Exercise details: Could you return, exactly as written, only the lines from the one holding "R20: 3.3k (BR_L2, BR_R2)" through the final line of the records below?

== Extracted entries ==

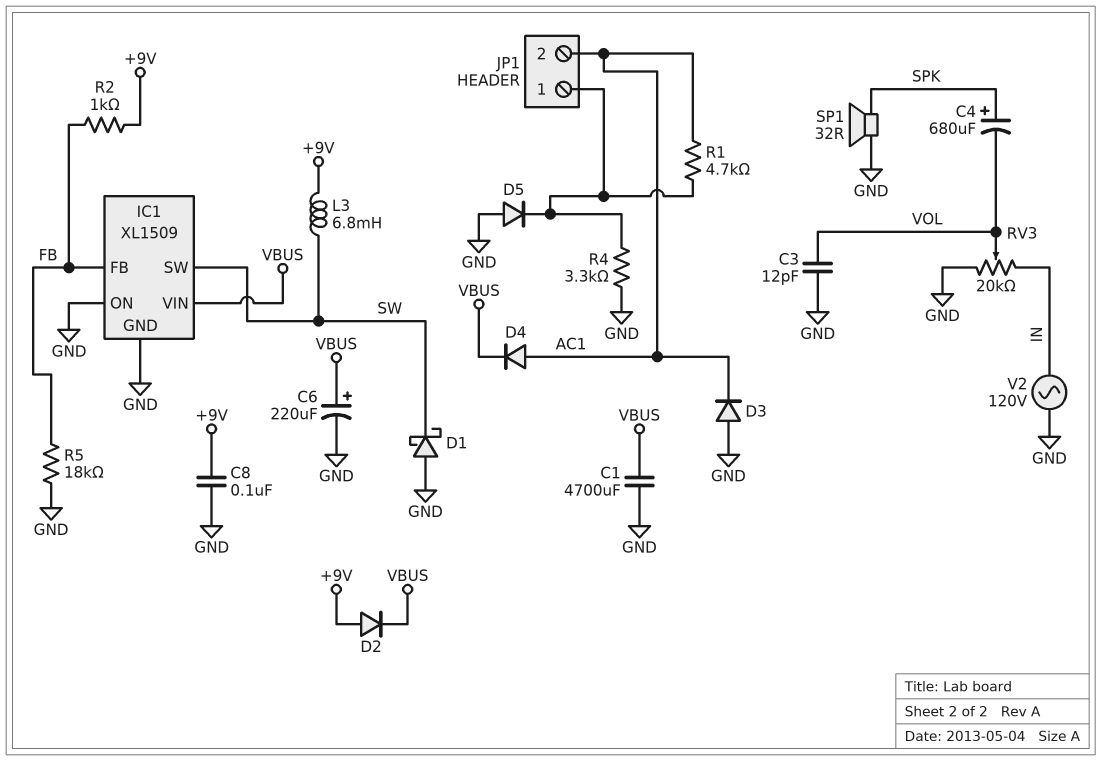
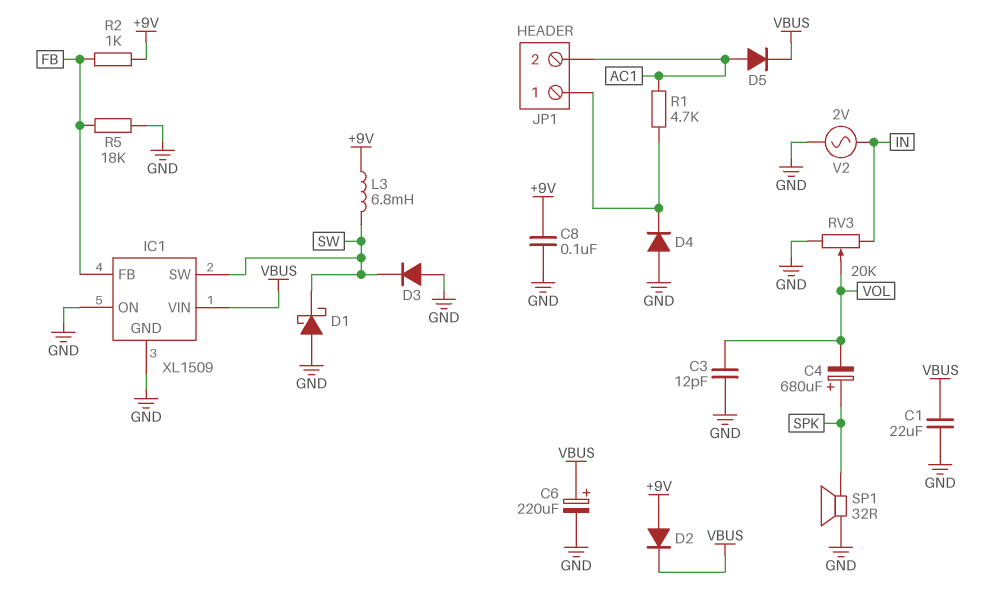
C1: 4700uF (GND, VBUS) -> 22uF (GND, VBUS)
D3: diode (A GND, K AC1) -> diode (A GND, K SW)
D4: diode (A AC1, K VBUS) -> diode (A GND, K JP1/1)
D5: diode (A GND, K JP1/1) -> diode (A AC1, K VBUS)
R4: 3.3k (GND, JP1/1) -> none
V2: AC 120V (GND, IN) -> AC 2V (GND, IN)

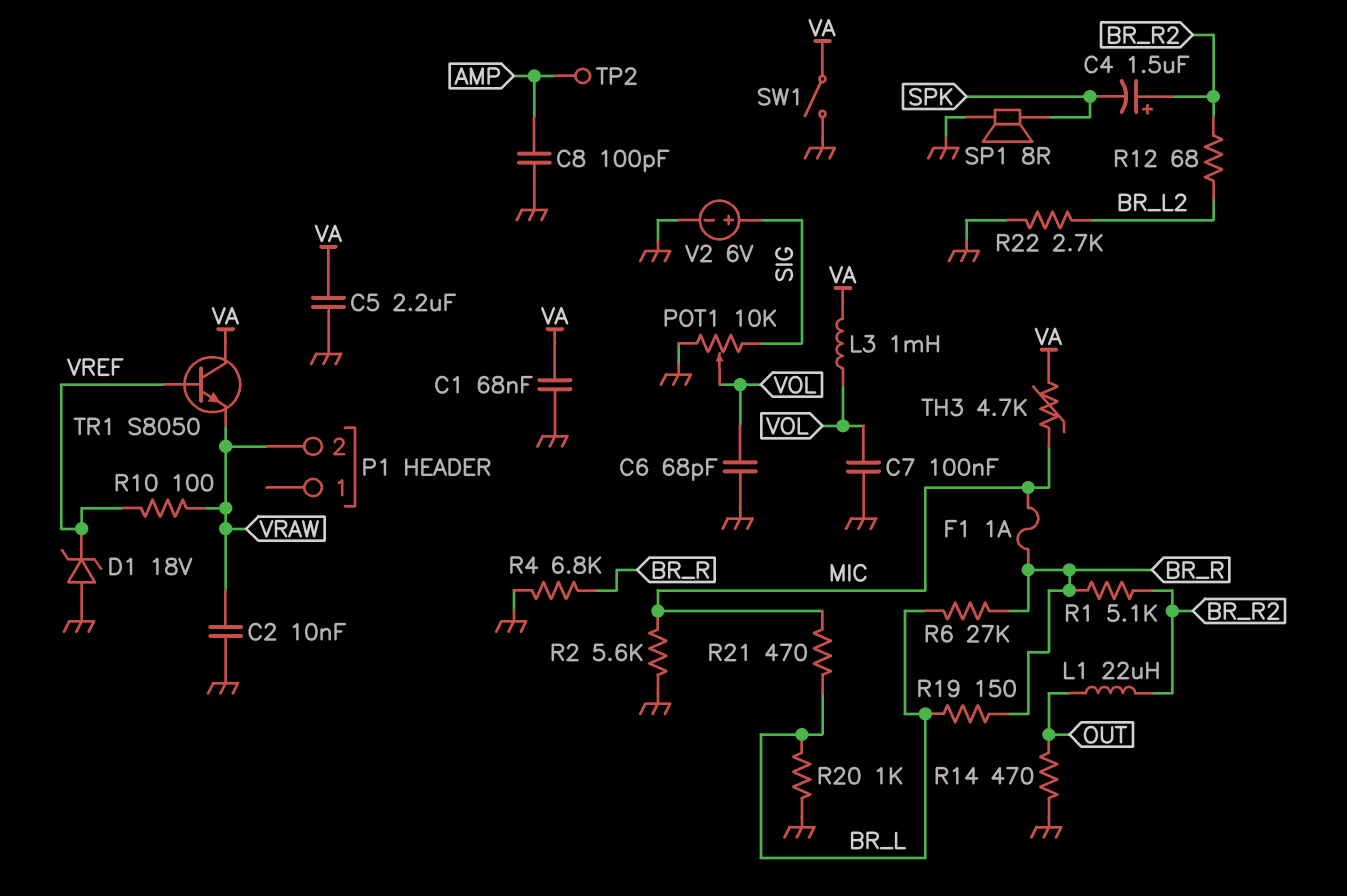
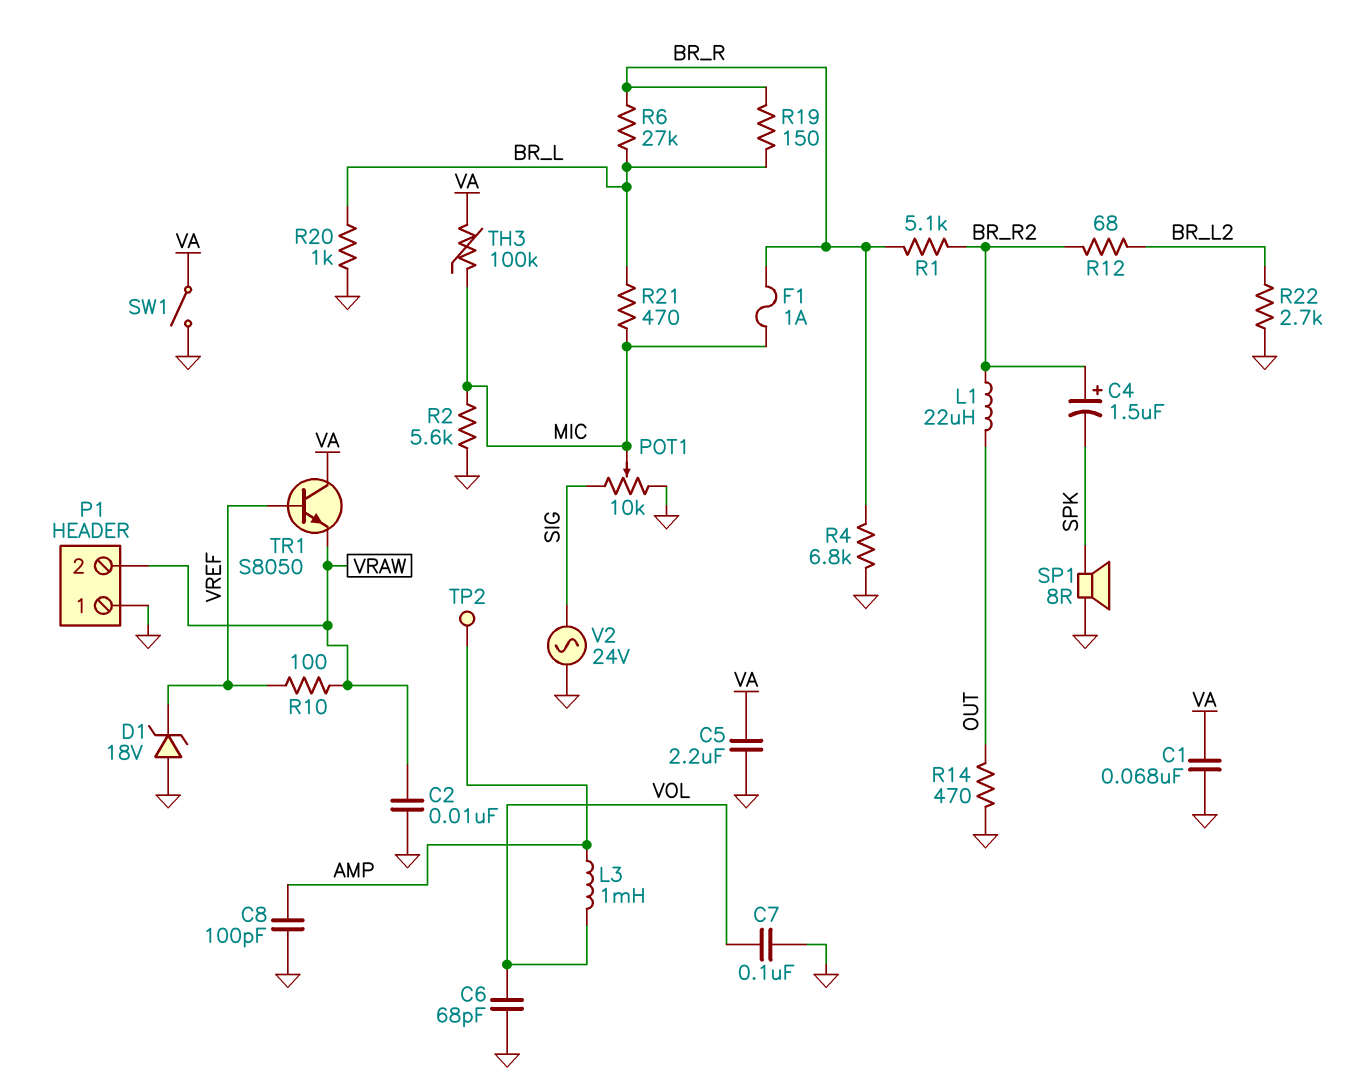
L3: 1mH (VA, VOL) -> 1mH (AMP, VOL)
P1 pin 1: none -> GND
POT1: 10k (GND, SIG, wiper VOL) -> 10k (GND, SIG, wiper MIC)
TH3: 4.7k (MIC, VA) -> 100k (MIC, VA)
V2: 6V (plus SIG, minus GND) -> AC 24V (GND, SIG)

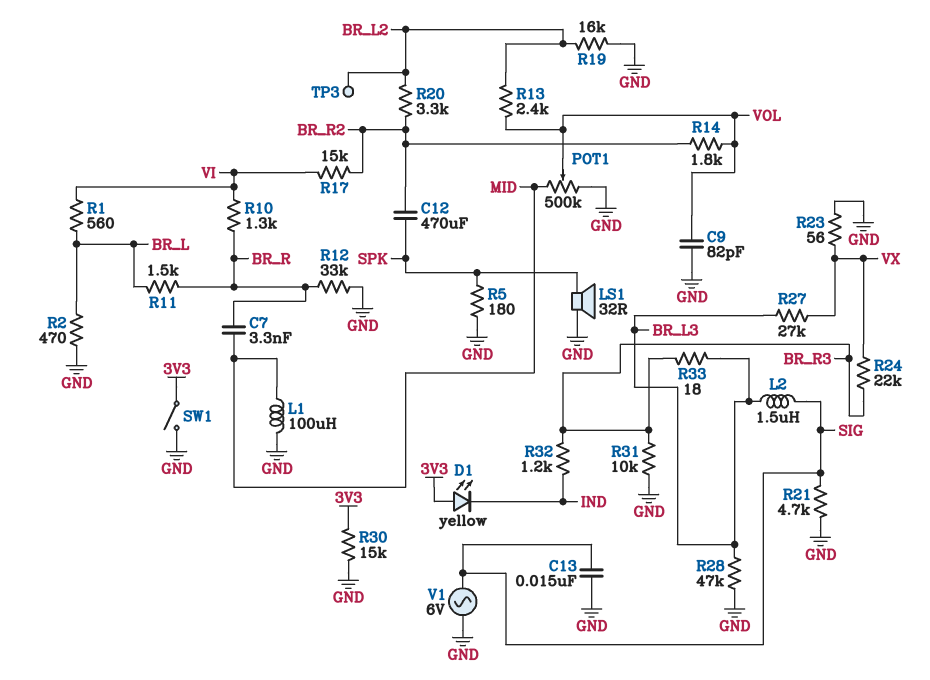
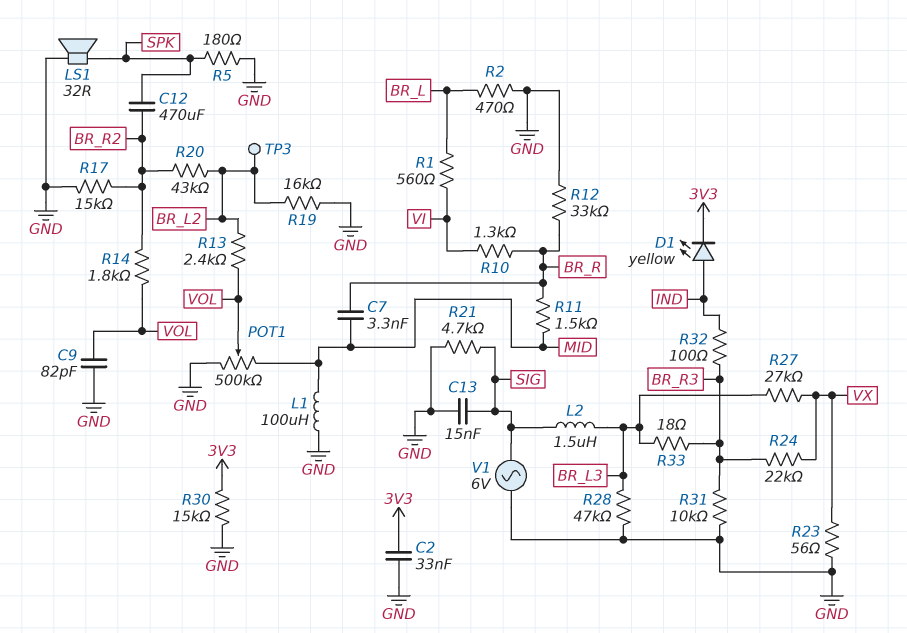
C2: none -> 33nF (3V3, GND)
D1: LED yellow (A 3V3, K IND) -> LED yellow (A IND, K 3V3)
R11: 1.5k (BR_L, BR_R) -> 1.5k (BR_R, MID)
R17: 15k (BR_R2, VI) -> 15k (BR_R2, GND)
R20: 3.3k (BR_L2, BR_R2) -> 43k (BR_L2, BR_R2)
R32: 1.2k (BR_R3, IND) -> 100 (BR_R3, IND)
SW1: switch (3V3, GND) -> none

===

Reply to the task:
R20: 3.3k (BR_L2, BR_R2) -> 43k (BR_L2, BR_R2)
R32: 1.2k (BR_R3, IND) -> 100 (BR_R3, IND)
SW1: switch (3V3, GND) -> none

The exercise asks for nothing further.